In the listing that follows, count each line containing the string "pink" and report only the count.

▸ **DATA SEGMENT**
***

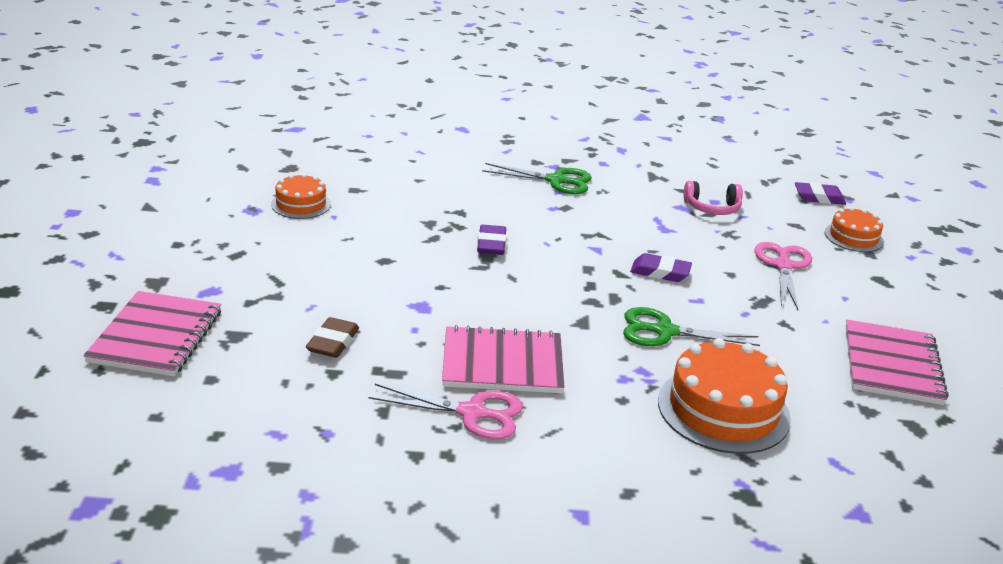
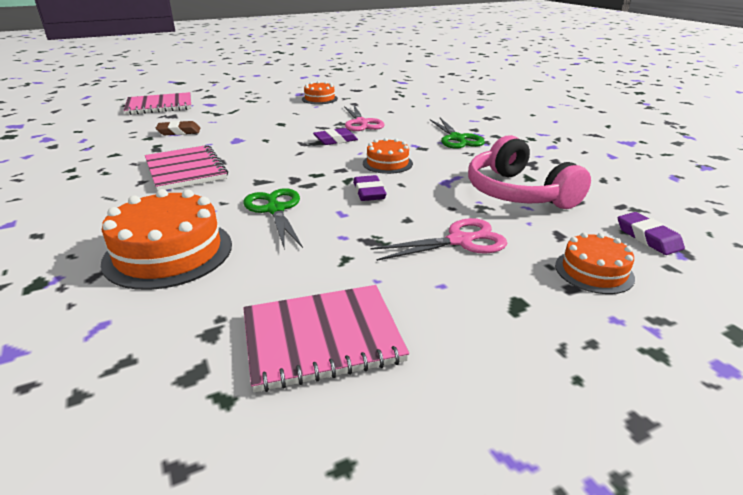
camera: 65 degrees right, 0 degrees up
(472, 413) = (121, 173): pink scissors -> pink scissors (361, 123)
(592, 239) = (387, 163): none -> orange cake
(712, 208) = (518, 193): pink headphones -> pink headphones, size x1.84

***

▸ **WRITTEN SOLUTION**
2